* REQUIREMENT *
Please report each line in the material below that includes "watering".

━━━ DATA BLOCK

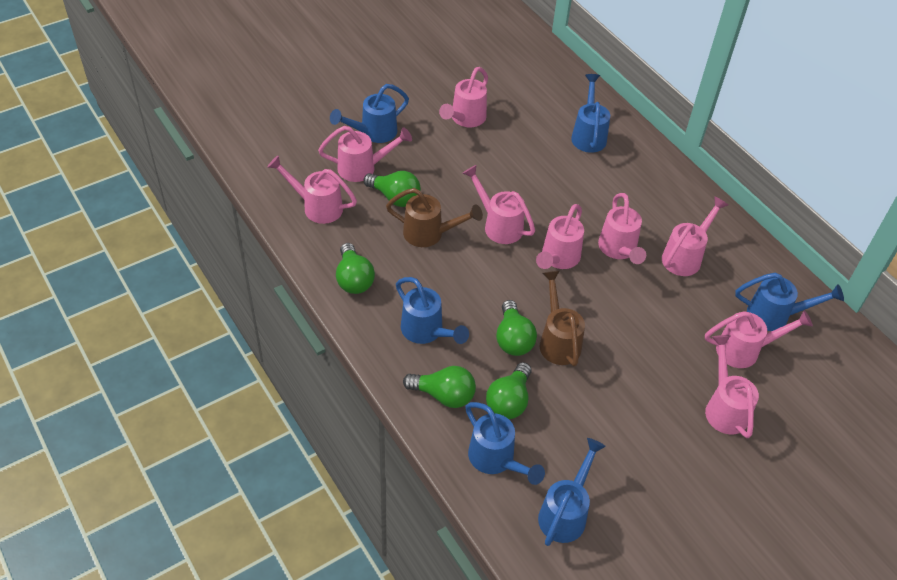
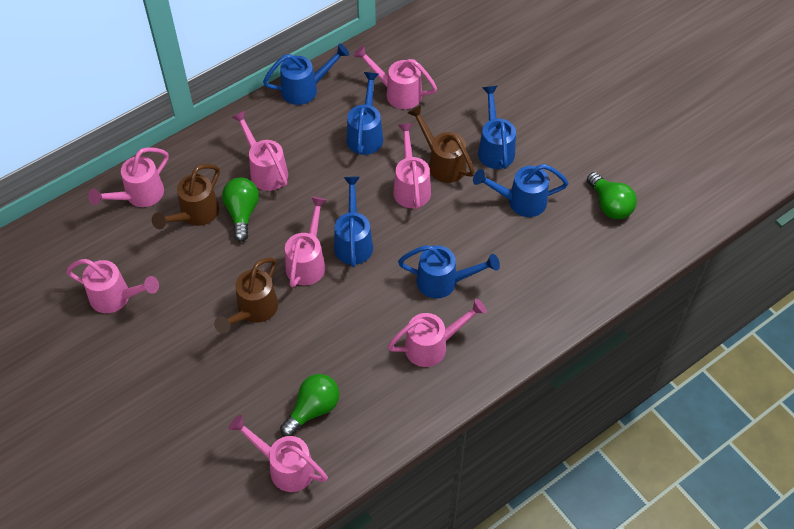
brown watering can: 2 -> 3
green light bulb: 5 -> 3
pink watering can: 9 -> 8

━━━━━━

* REPLY *
brown watering can: 2 -> 3
pink watering can: 9 -> 8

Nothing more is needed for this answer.